WHAT IS BEING ASKED :: The records below are to be returned exactly as written, minus their pictures.

SOURCE DATA ::
╭──

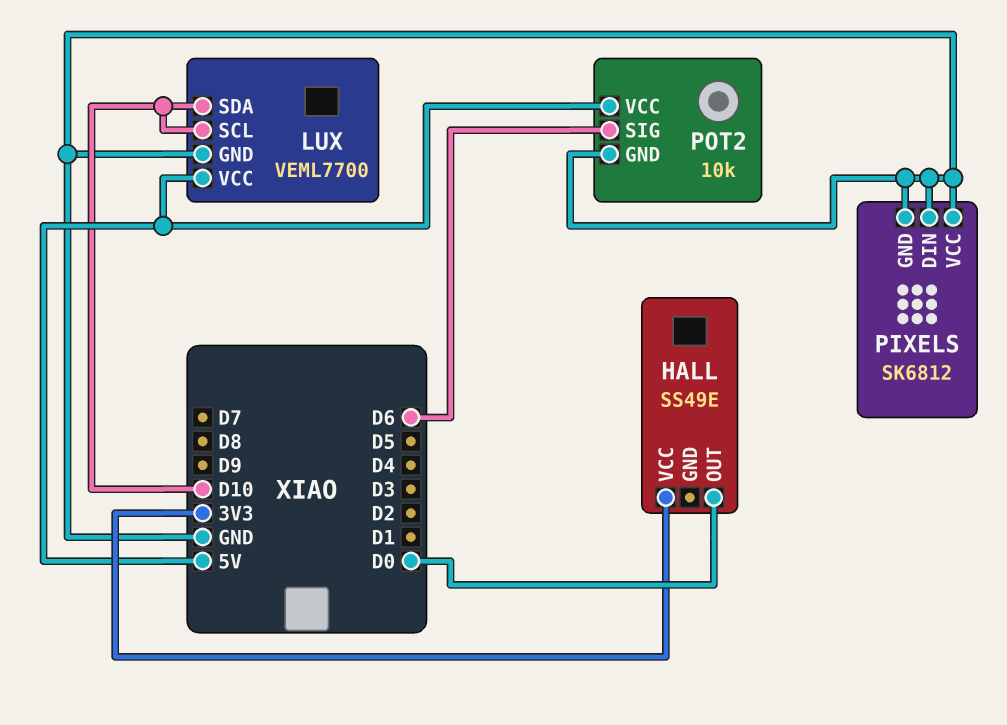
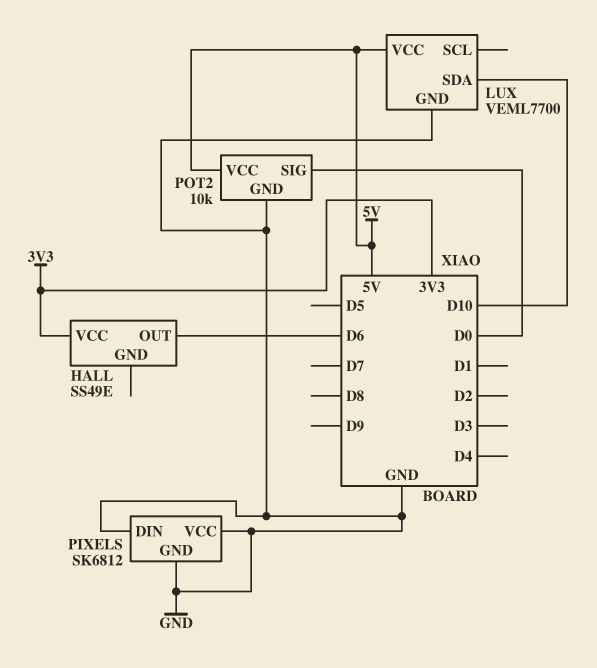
HALL pin OUT: D0 -> D6
LUX pin SCL: D10 -> none
POT2 pin SIG: D6 -> D0

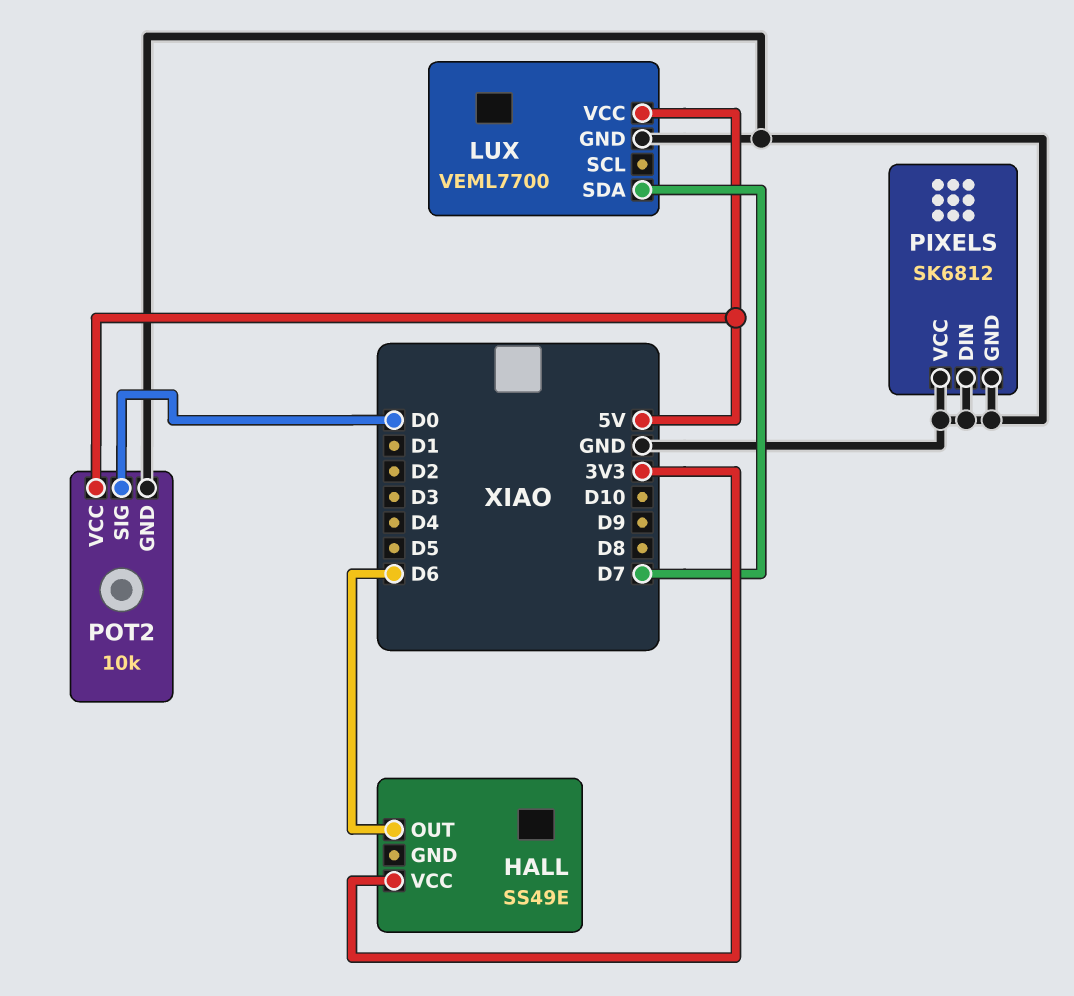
LUX pin SDA: D10 -> D7

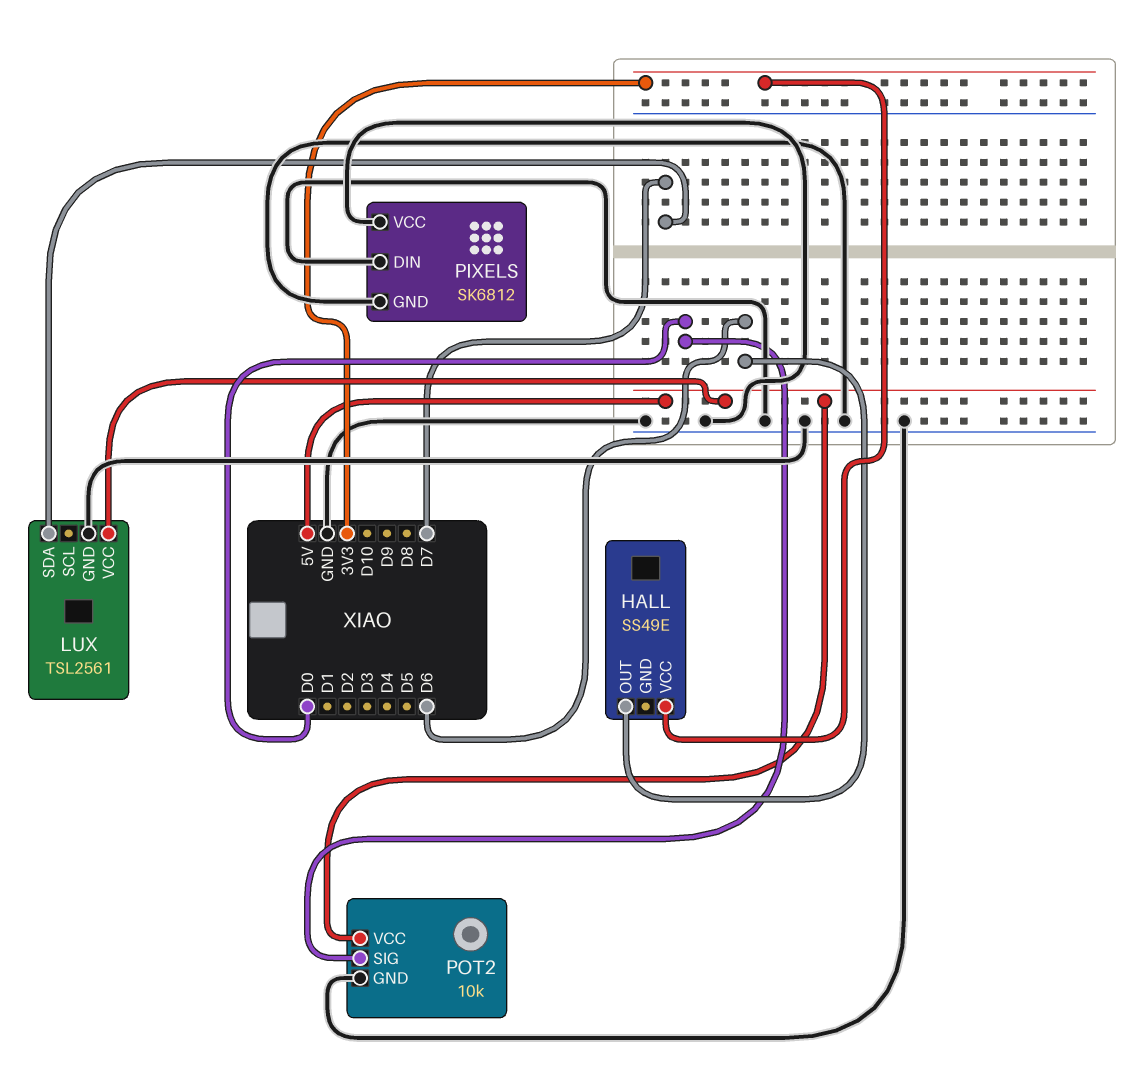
LUX: VEML7700 -> TSL2561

╰──

WRITTEN SOLUTION ::
HALL pin OUT: D0 -> D6
LUX pin SCL: D10 -> none
POT2 pin SIG: D6 -> D0

LUX pin SDA: D10 -> D7

LUX: VEML7700 -> TSL2561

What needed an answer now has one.